▶ **Task instructions**: Please return exactly the line that contains "grey ruler: 2 -> 1" and every line after it, through the last line of the records below, with no pictures.

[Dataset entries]
========================================

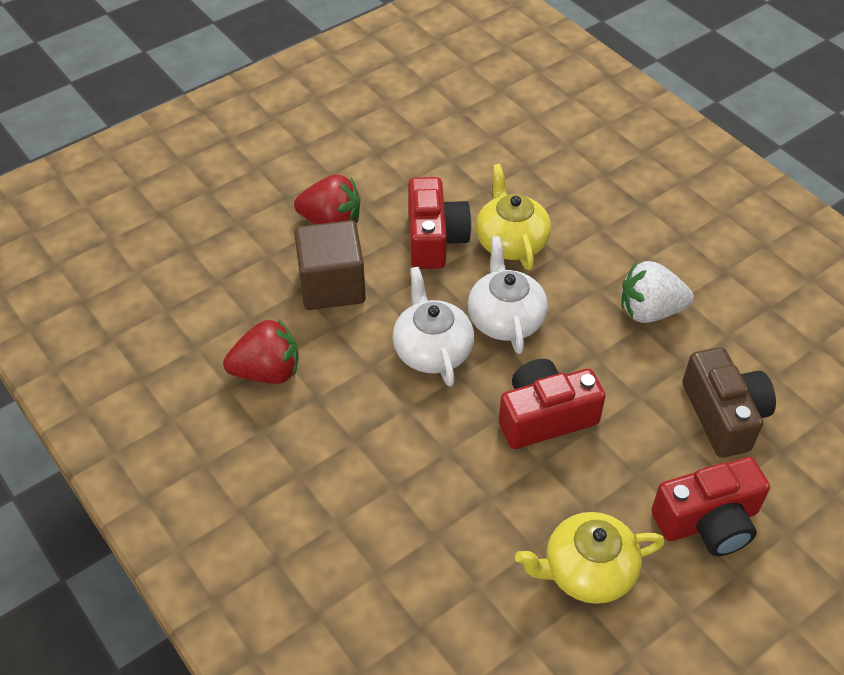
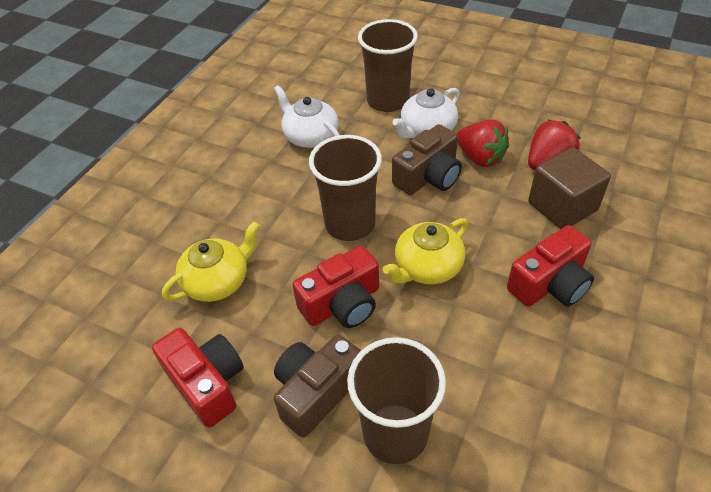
brown camera: 1 -> 2
brown cup: 0 -> 3
white strawberry: 1 -> 0

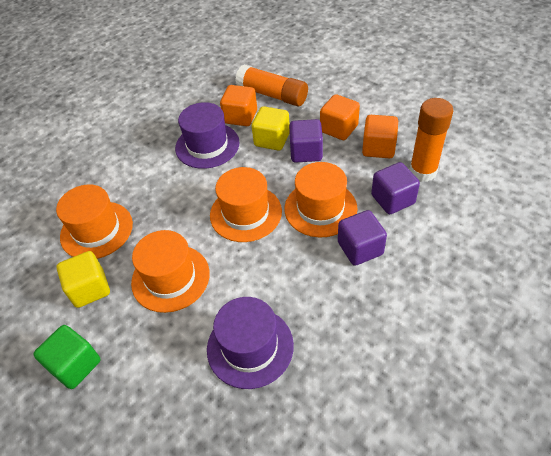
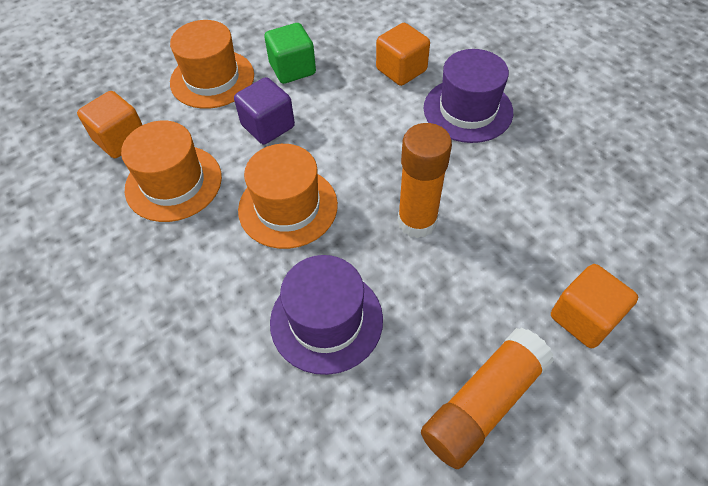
orange hat: 4 -> 3
purple cube: 3 -> 1
yellow cube: 2 -> 0

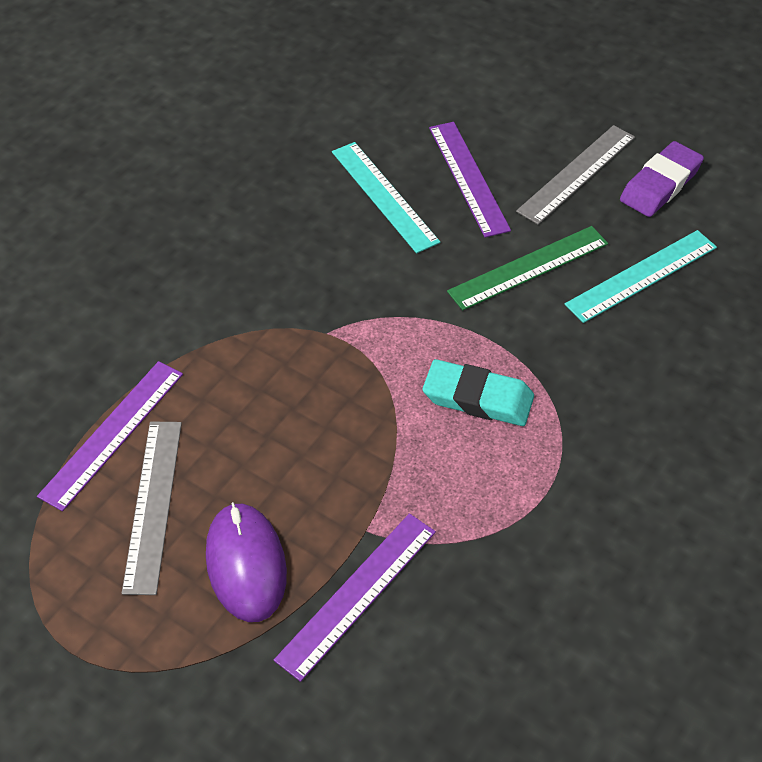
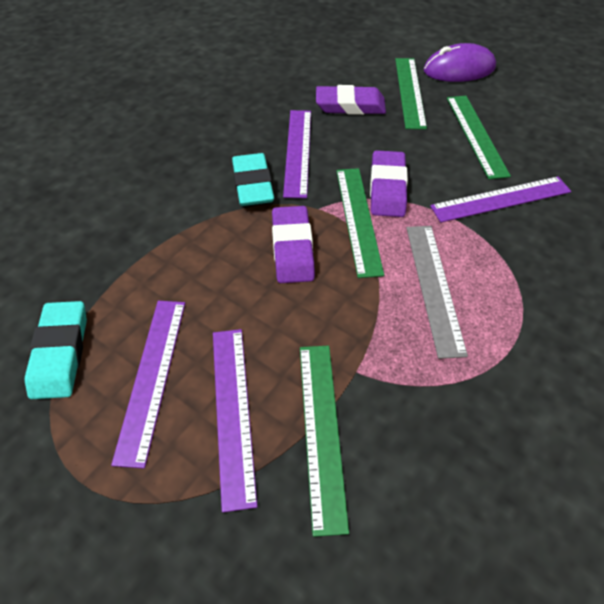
green ruler: 1 -> 4
grey ruler: 2 -> 1
purple eraser: 1 -> 3
purple ruler: 3 -> 4
turquoise eraser: 1 -> 2
turquoise ruler: 2 -> 0

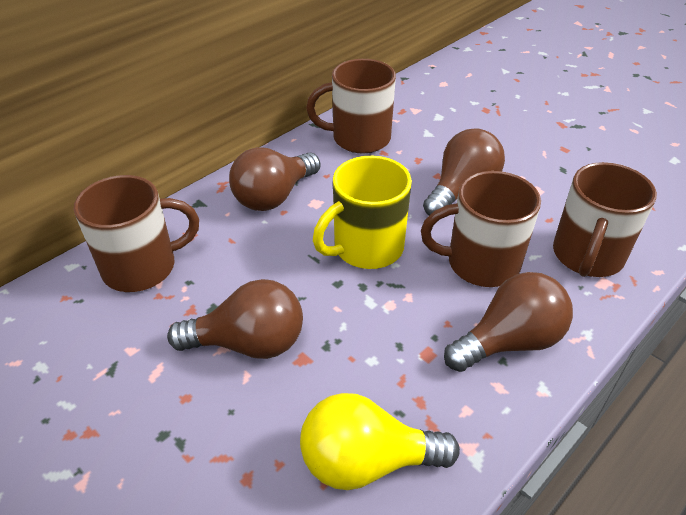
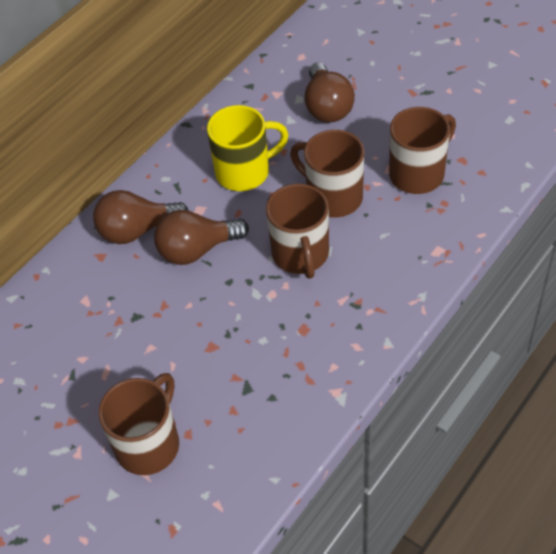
brown light bulb: 4 -> 3
yellow light bulb: 1 -> 0

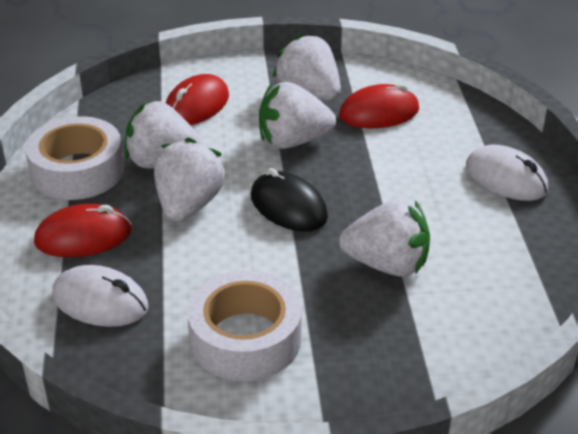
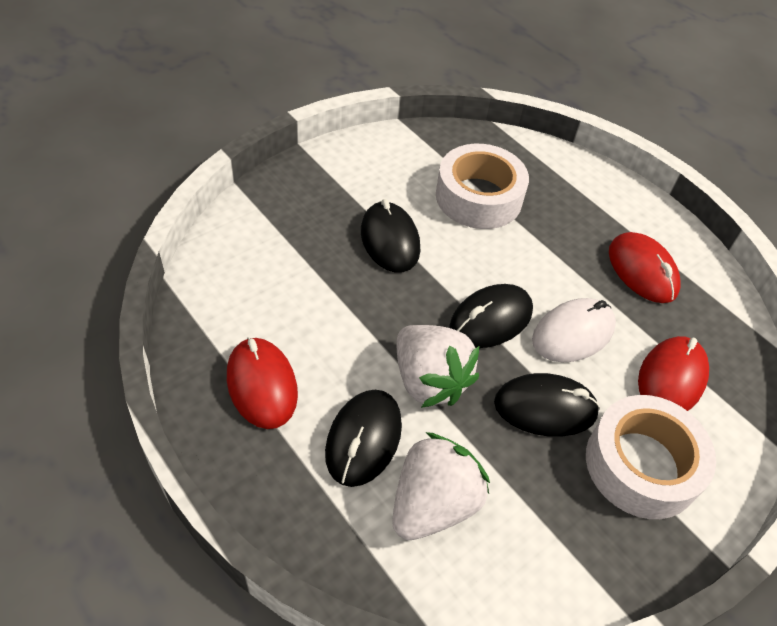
black mouse: 1 -> 4
white mouse: 2 -> 1
white strawberry: 5 -> 2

========================================

▶ **Answer to this exercise**:
grey ruler: 2 -> 1
purple eraser: 1 -> 3
purple ruler: 3 -> 4
turquoise eraser: 1 -> 2
turquoise ruler: 2 -> 0

brown light bulb: 4 -> 3
yellow light bulb: 1 -> 0

black mouse: 1 -> 4
white mouse: 2 -> 1
white strawberry: 5 -> 2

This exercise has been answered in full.